EXERCISE DATA Start Marker

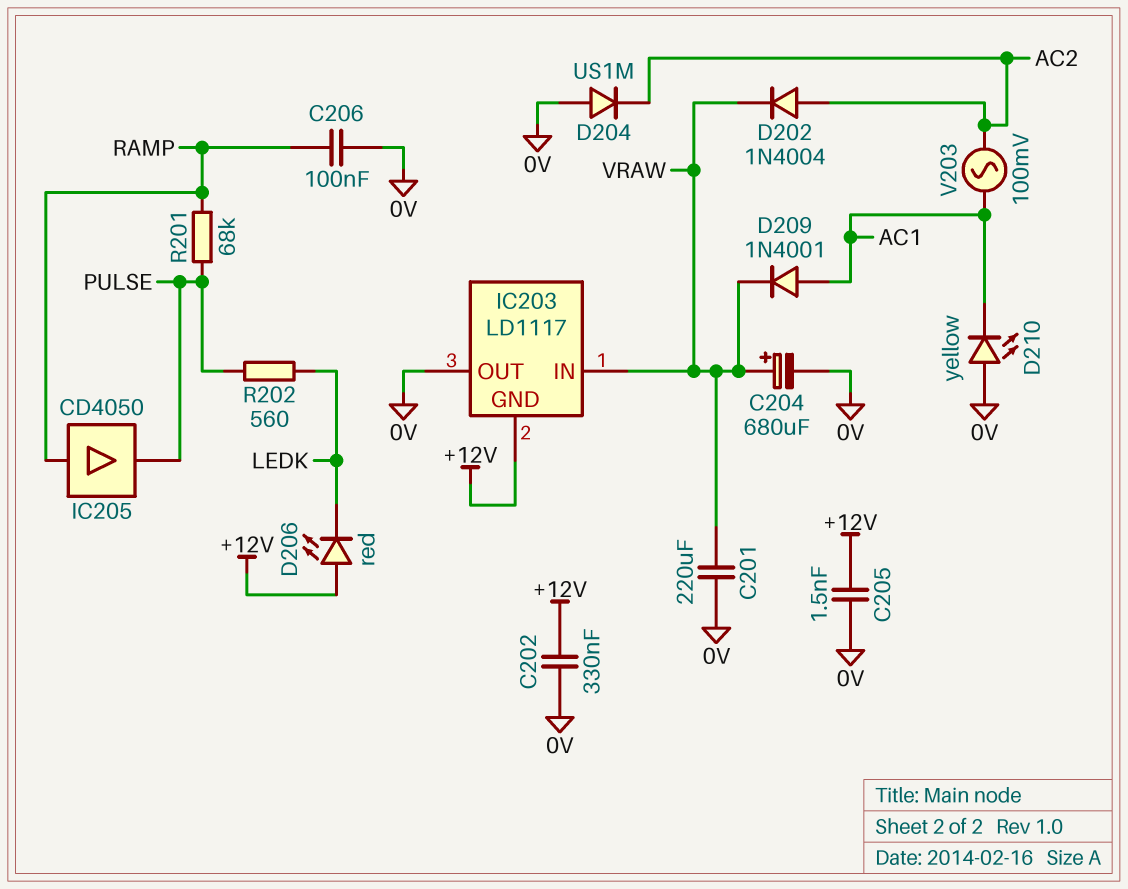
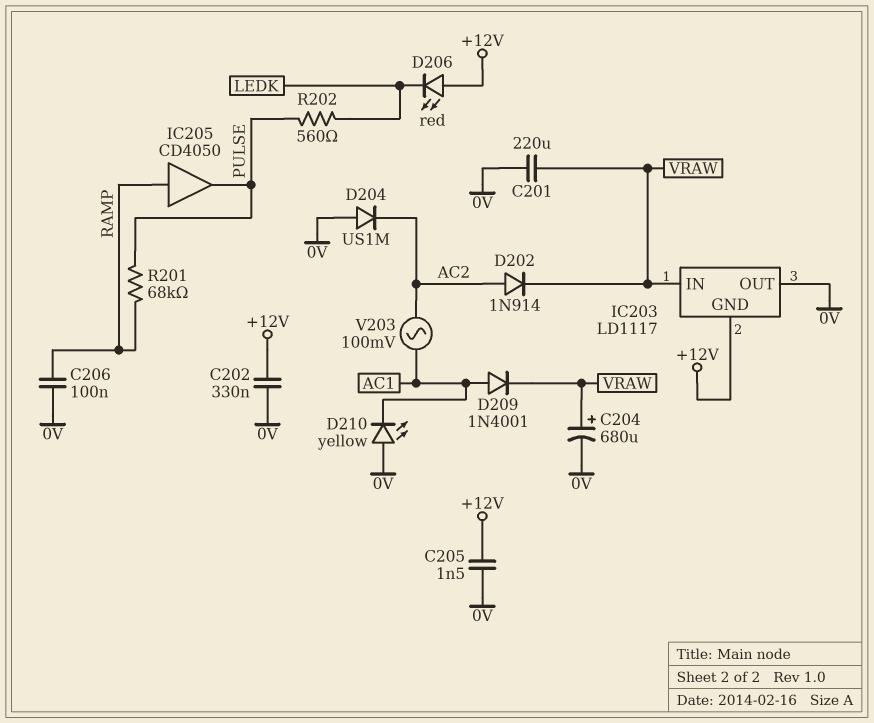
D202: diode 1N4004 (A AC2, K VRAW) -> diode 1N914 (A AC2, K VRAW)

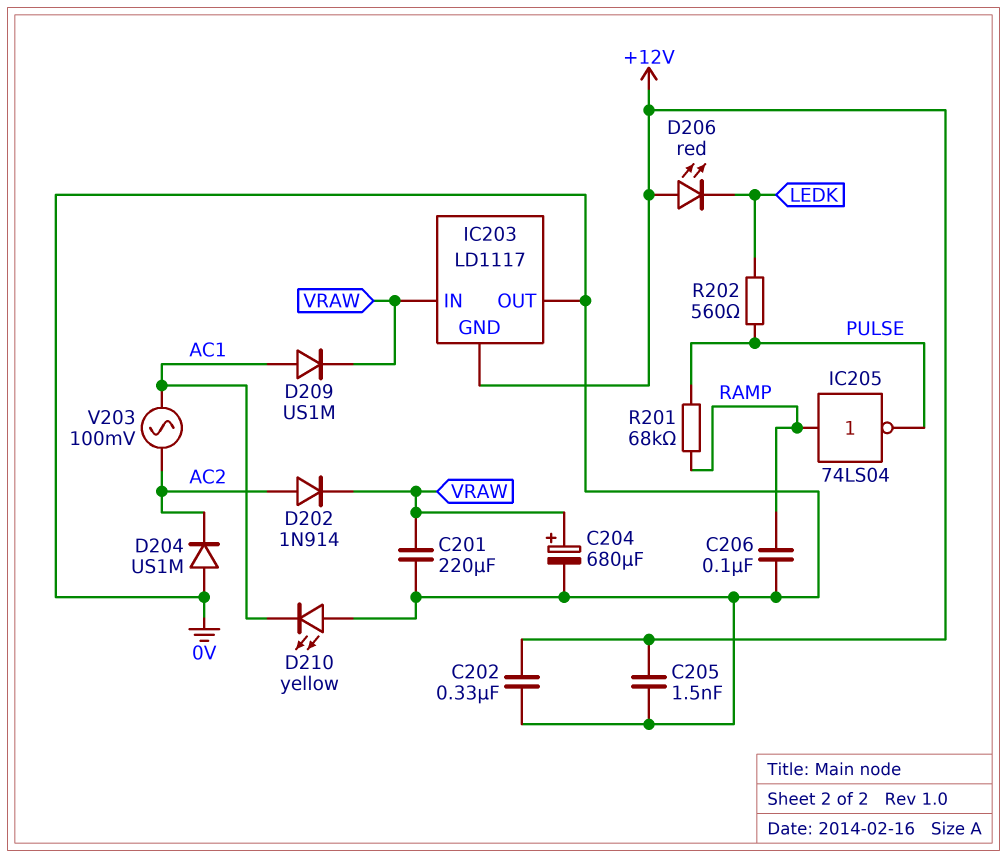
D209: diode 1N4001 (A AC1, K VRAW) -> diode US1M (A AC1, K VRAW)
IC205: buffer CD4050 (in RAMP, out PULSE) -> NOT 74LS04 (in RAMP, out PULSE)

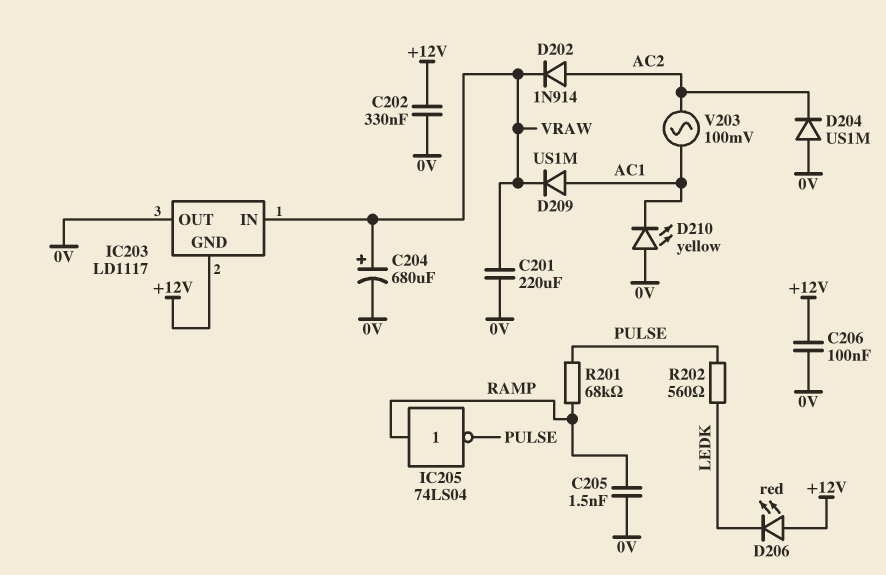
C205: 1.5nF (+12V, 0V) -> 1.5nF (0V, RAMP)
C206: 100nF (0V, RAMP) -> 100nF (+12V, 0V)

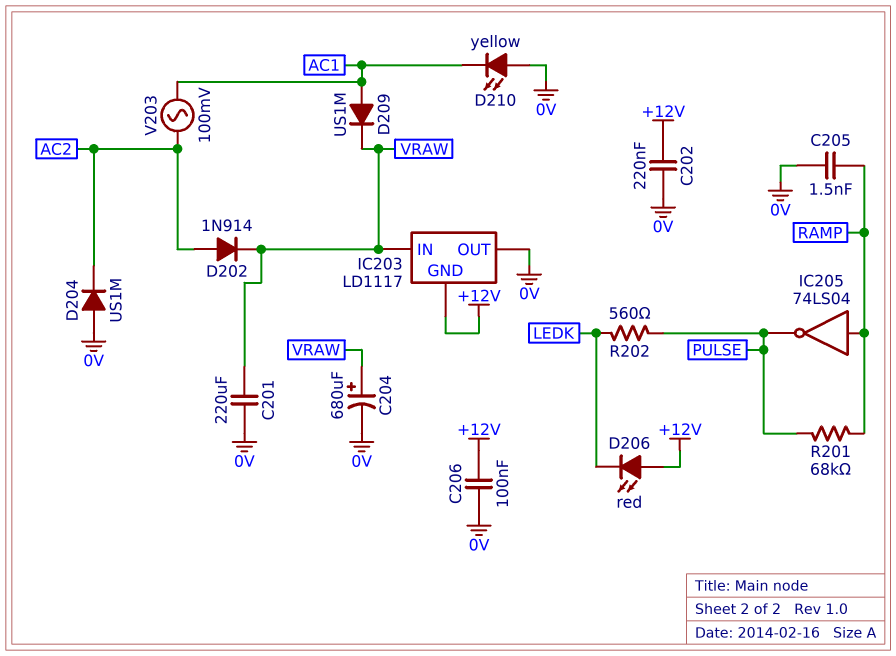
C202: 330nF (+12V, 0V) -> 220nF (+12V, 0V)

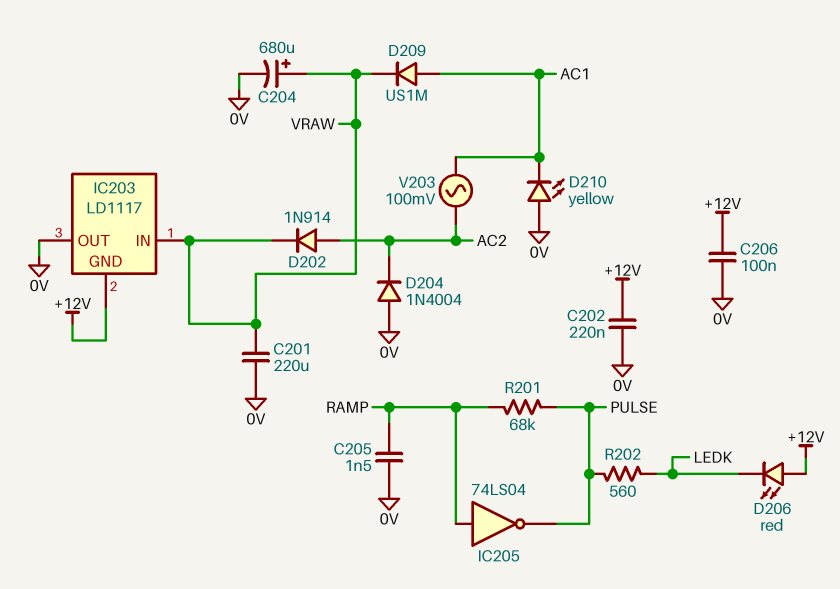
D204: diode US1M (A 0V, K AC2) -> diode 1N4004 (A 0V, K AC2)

EXERCISE DATA End Marker
EXERCISE DATA Start Marker

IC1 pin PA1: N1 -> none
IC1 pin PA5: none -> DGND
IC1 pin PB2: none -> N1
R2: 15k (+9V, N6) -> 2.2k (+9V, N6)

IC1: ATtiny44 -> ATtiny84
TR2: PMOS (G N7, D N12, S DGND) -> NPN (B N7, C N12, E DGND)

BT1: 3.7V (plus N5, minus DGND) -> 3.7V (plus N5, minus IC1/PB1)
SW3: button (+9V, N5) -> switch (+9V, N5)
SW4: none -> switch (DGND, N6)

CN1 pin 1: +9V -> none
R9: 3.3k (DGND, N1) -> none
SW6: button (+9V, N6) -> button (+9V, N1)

EXERCISE DATA End Marker
EXERCISE DATA Start Marker

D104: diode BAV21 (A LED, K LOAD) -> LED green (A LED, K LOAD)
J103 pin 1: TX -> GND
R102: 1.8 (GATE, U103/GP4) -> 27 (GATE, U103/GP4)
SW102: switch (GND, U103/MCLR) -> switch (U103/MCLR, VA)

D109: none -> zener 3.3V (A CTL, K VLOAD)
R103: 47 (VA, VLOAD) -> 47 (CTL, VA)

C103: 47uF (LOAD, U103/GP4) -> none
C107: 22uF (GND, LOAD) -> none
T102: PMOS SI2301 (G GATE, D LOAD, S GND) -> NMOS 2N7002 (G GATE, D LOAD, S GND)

EXERCISE DATA End Marker

● **TASK**
The answer is the run of lines above from the line containing "IC1 pin PA5: none -> DGND" through the line containing "SW6: button (+9V, N6) -> button (+9V, N1)", copied exactly and alone.

● **REPLY TO THE TASK**
IC1 pin PA5: none -> DGND
IC1 pin PB2: none -> N1
R2: 15k (+9V, N6) -> 2.2k (+9V, N6)

IC1: ATtiny44 -> ATtiny84
TR2: PMOS (G N7, D N12, S DGND) -> NPN (B N7, C N12, E DGND)

BT1: 3.7V (plus N5, minus DGND) -> 3.7V (plus N5, minus IC1/PB1)
SW3: button (+9V, N5) -> switch (+9V, N5)
SW4: none -> switch (DGND, N6)

CN1 pin 1: +9V -> none
R9: 3.3k (DGND, N1) -> none
SW6: button (+9V, N6) -> button (+9V, N1)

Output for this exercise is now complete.